Task brief: For the string "camera", count the lines in the records below that contain it. Answer with that number alone.
------------------------
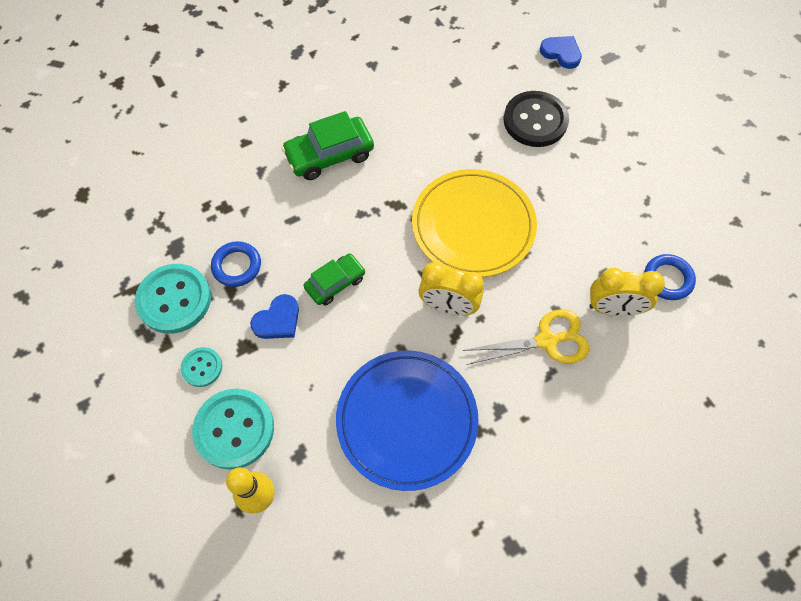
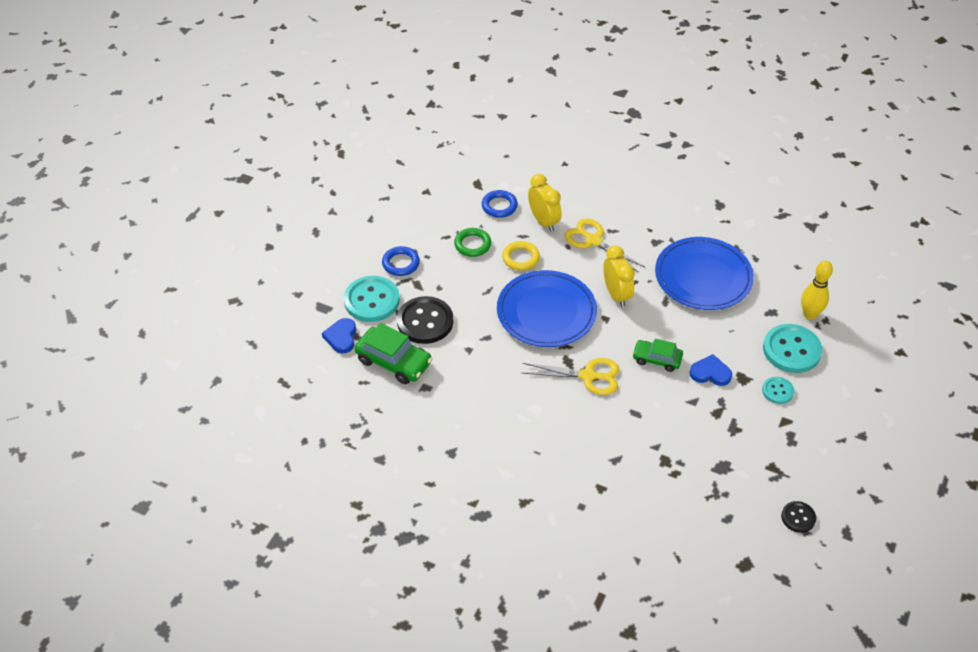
camera: 125 degrees left, 15 degrees down
(73, 268) = (798, 517): none -> black button
(174, 299) = (755, 438): turquoise button -> turquoise button (372, 300)
(237, 266) = (699, 420): blue ring -> blue ring (401, 263)
(329, 155) = (563, 425): green car -> green car (394, 361)
(365, 209) = (588, 376): none -> yellow scissors
(473, 225) = (546, 312): yellow plate -> blue plate
(567, 249) = (520, 258): none -> yellow ring
(619, 217) = (472, 244): none -> green ring

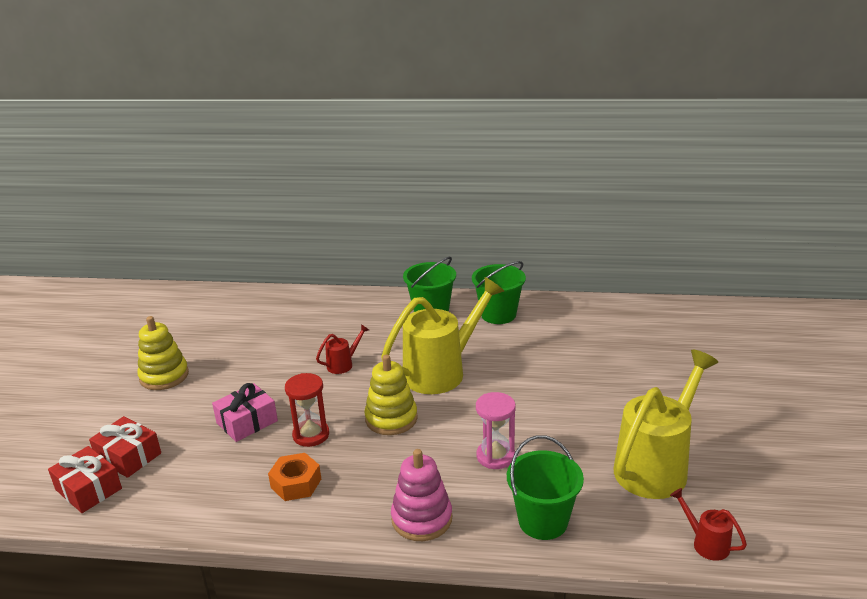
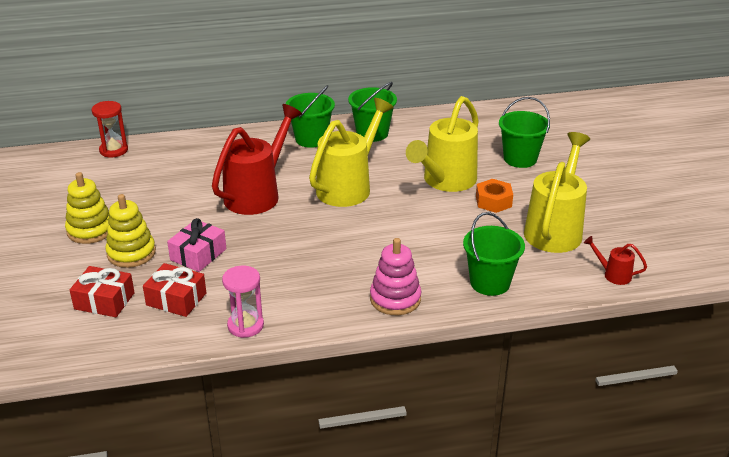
camera: 20 degrees left, 5 degrees up
(88, 489) = (85, 333): red gift -> red gift (176, 299)
(296, 483) = (274, 293): orange nut -> orange nut (493, 201)
(311, 435) = (264, 255): red hourglass -> red hourglass (114, 150)
(343, 364) = (257, 194): red watering can -> red watering can, size x2.29
(391, 418) = (326, 230): yellow stacking toy -> yellow stacking toy (131, 253)
(495, 456) = (429, 244): pink hourglass -> pink hourglass (245, 325)
(552, 382) = (445, 181): none -> yellow watering can
(652, 369) = (520, 159): none -> green bucket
------------------------
The answer: 2